▶ _The problem_: Each entry should be transcribed exactly as written, and any picture left out.

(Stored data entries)
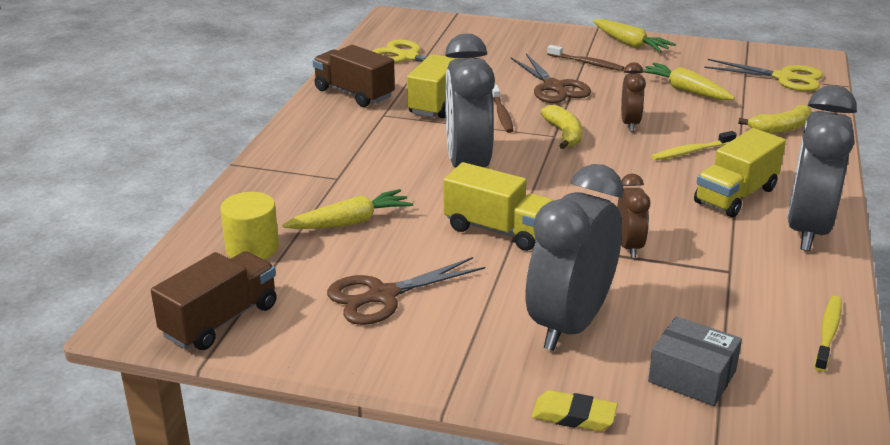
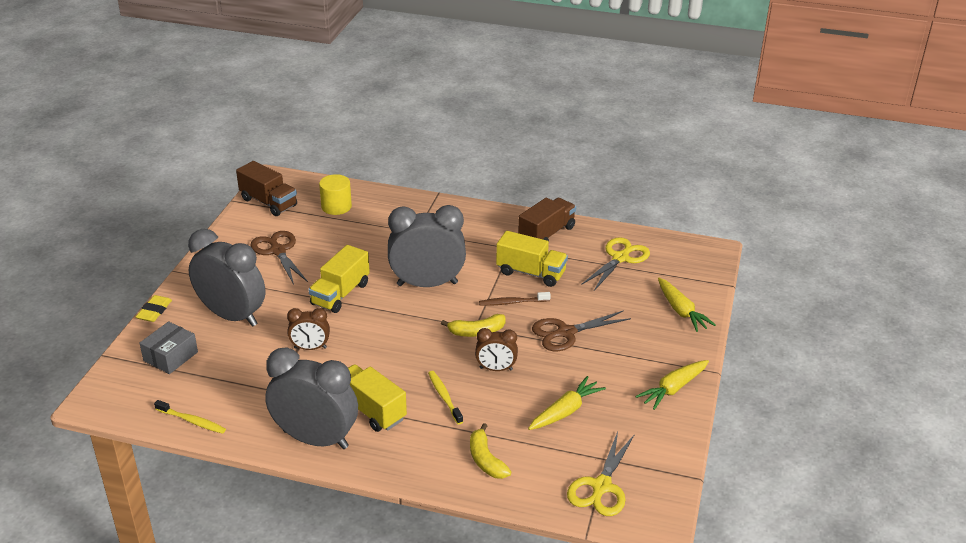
camera: 90 degrees right, 5 degrees up
(350, 222) = (359, 238): yellow carrot -> yellow carrot (681, 311)
(586, 63) = (621, 356): brown toothbrush -> none

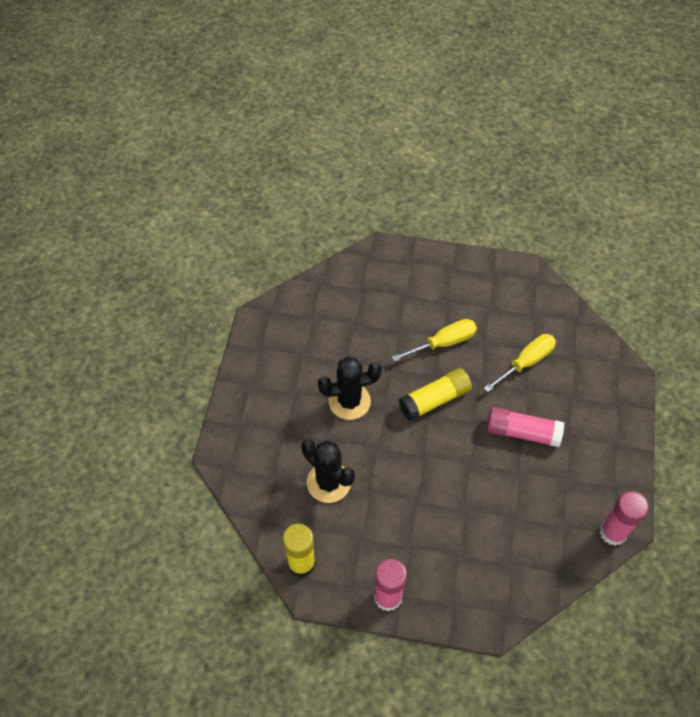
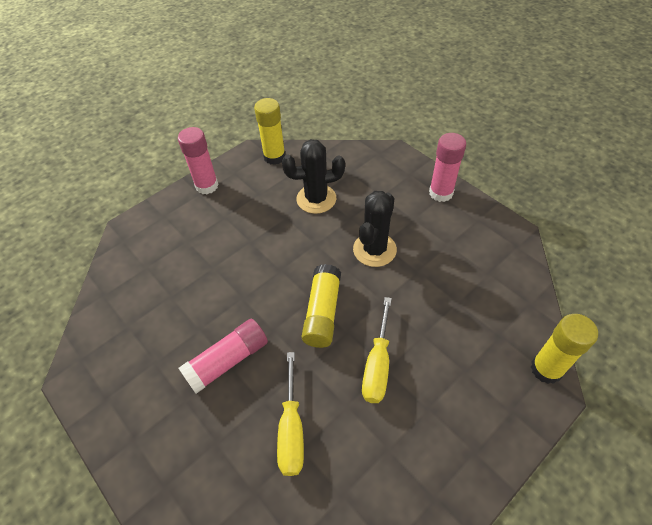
camera: 130 degrees right, 5 degrees down
(367, 256) = (546, 369): none -> yellow glue stick
(613, 532) = (81, 359): pink glue stick -> pink glue stick (441, 193)

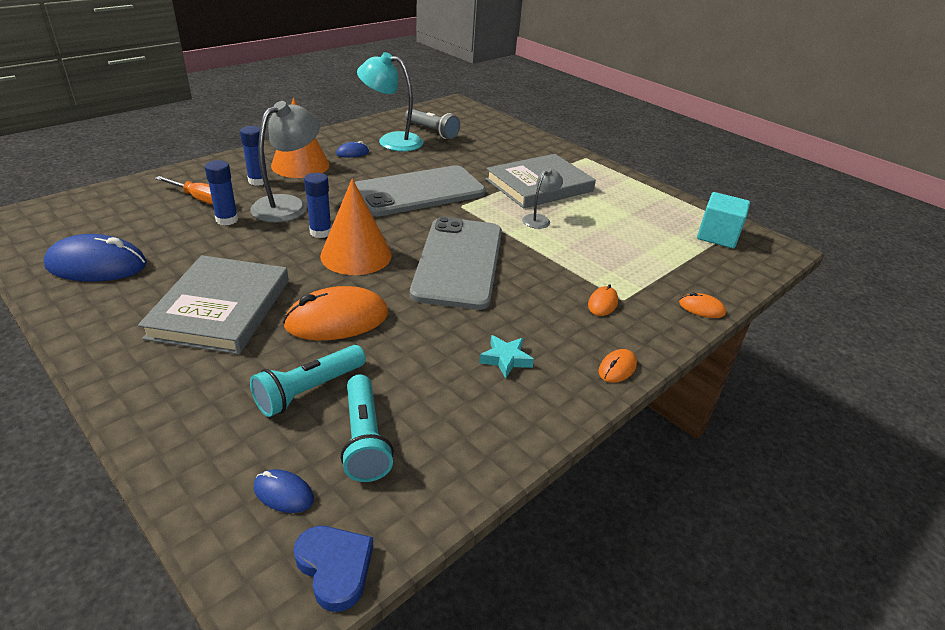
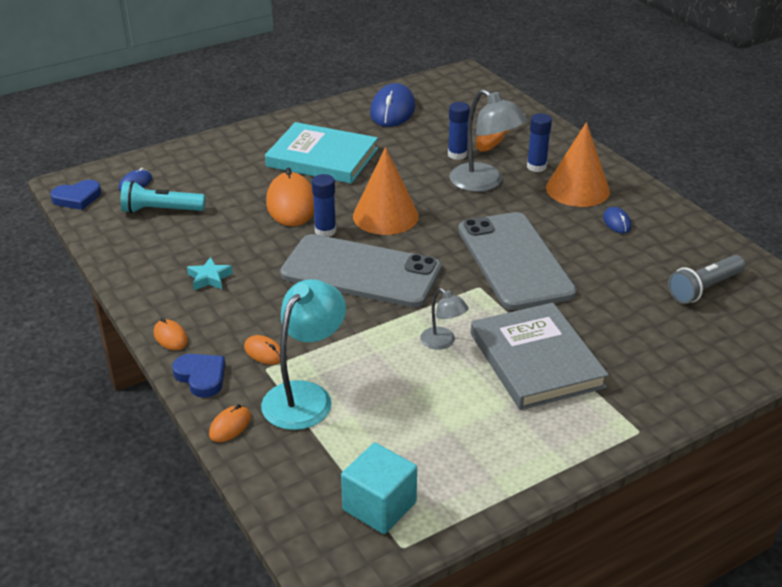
camera: 105 degrees right, 0 degrees up
(221, 308) = (322, 158): grey book -> turquoise book
(309, 390) = (216, 192): turquoise flashlight -> none
(320, 232) = (429, 199): blue glue stick -> blue glue stick (325, 231)
(391, 141) = (661, 252): turquoise lamp -> turquoise lamp (305, 396)
(658, 335) = (201, 377): none -> blue heart

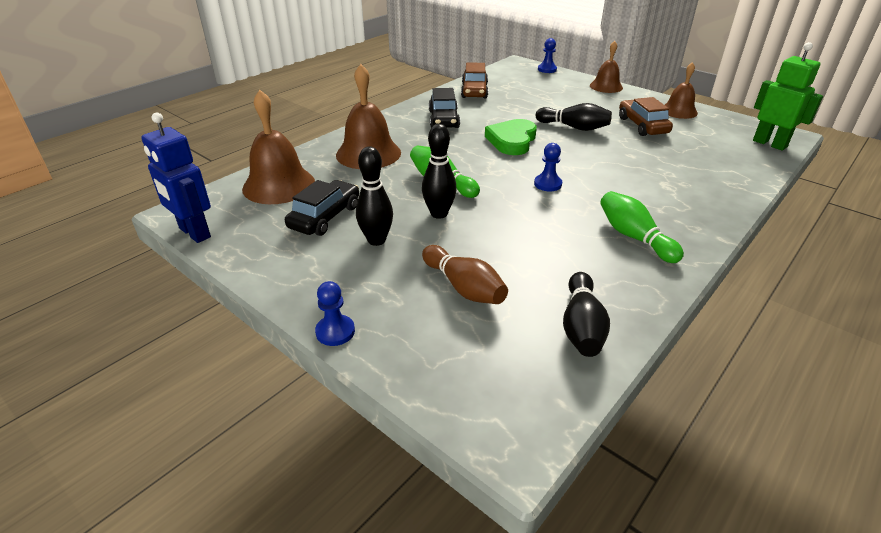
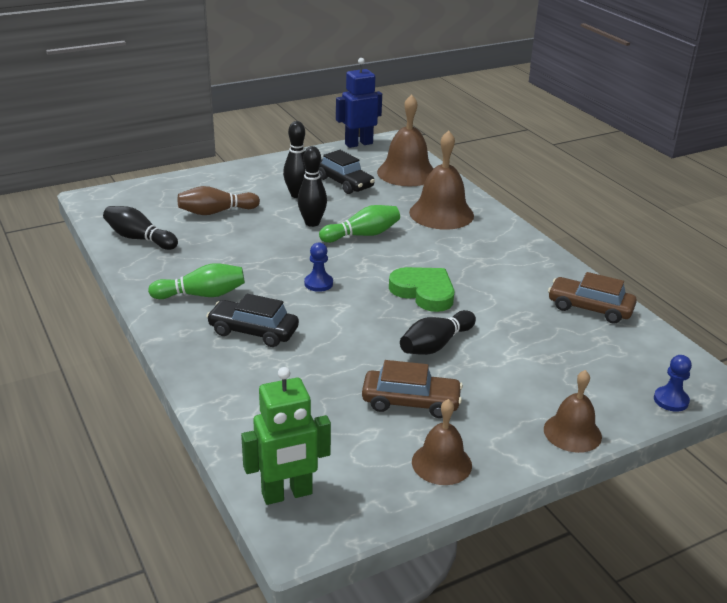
camera: 110 degrees right, 5 degrees down
(335, 331) = (218, 170): blue pawn -> none
(443, 119) = (503, 266): black car -> black car (253, 331)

▶ _Task answer_:
camera: 90 degrees right, 5 degrees up
(350, 222) = (359, 238): yellow carrot -> yellow carrot (681, 311)
(586, 63) = (621, 356): brown toothbrush -> none

camera: 130 degrees right, 5 degrees down
(367, 256) = (546, 369): none -> yellow glue stick
(613, 532) = (81, 359): pink glue stick -> pink glue stick (441, 193)

camera: 105 degrees right, 0 degrees up
(221, 308) = (322, 158): grey book -> turquoise book
(309, 390) = (216, 192): turquoise flashlight -> none
(320, 232) = (429, 199): blue glue stick -> blue glue stick (325, 231)
(391, 141) = (661, 252): turquoise lamp -> turquoise lamp (305, 396)
(658, 335) = (201, 377): none -> blue heart

camera: 110 degrees right, 5 degrees down
(335, 331) = (218, 170): blue pawn -> none
(443, 119) = (503, 266): black car -> black car (253, 331)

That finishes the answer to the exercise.